• [WHAT YOU NEED TO DO]: Return each line of the material verbatim.

*** Opening of SUPPLIED INFORMATION ***

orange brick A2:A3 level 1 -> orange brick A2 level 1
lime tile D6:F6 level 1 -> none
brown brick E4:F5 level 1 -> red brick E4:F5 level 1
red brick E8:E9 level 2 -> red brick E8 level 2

*** Close of SUPPLIED INFORMATION ***

• [RESPONSE BELOW]:
orange brick A2:A3 level 1 -> orange brick A2 level 1
lime tile D6:F6 level 1 -> none
brown brick E4:F5 level 1 -> red brick E4:F5 level 1
red brick E8:E9 level 2 -> red brick E8 level 2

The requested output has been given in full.